> **Task directions**
Return every line of the entries below verbatim, preserving order, wording, and punctuation.

> **Input material**
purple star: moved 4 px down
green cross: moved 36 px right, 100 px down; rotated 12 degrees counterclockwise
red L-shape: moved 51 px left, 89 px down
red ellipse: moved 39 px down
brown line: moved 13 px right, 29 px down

> **Task solution**
purple star: moved 4 px down
green cross: moved 36 px right, 100 px down; rotated 12 degrees counterclockwise
red L-shape: moved 51 px left, 89 px down
red ellipse: moved 39 px down
brown line: moved 13 px right, 29 px down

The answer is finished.